:: Work to complete ::
Begin at the line containing "(417, 83) = (616, 280): black" in the entries below and end at the line containing "(570, 95) = (629, 376): pink"; transcribe that range exactly and nothing outside it.

──────── Material provided

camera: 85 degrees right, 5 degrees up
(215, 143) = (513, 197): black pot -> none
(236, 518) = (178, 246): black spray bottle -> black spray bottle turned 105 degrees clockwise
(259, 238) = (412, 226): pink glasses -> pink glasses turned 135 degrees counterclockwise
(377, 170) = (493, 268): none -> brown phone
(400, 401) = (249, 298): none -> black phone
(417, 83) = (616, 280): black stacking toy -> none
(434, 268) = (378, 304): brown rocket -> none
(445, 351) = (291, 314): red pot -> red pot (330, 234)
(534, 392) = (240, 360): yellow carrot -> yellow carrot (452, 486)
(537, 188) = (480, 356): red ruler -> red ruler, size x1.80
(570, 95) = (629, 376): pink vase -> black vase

────────────────
──────── Material provided

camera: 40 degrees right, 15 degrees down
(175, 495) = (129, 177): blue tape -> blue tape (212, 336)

────────────────
──────── Material provided

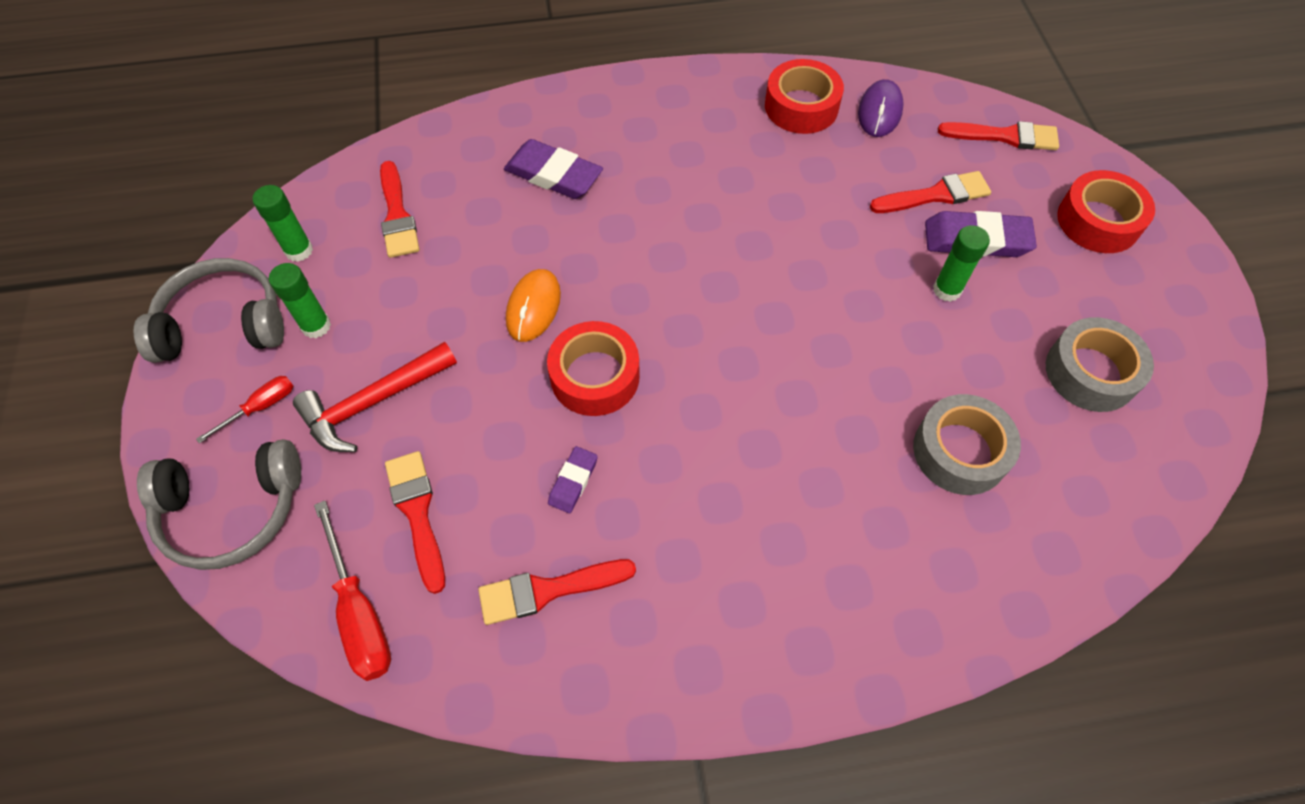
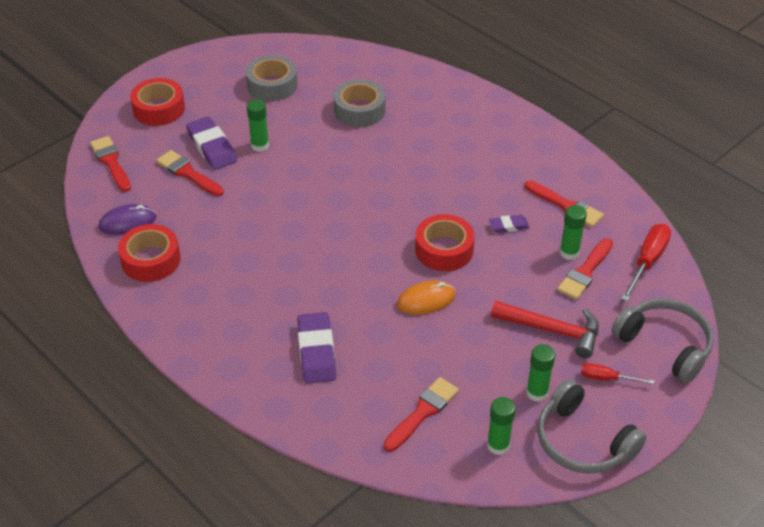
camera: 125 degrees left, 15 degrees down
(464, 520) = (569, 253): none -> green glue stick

────────────────

:: Solution for this exercise ::
(417, 83) = (616, 280): black stacking toy -> none
(434, 268) = (378, 304): brown rocket -> none
(445, 351) = (291, 314): red pot -> red pot (330, 234)
(534, 392) = (240, 360): yellow carrot -> yellow carrot (452, 486)
(537, 188) = (480, 356): red ruler -> red ruler, size x1.80
(570, 95) = (629, 376): pink vase -> black vase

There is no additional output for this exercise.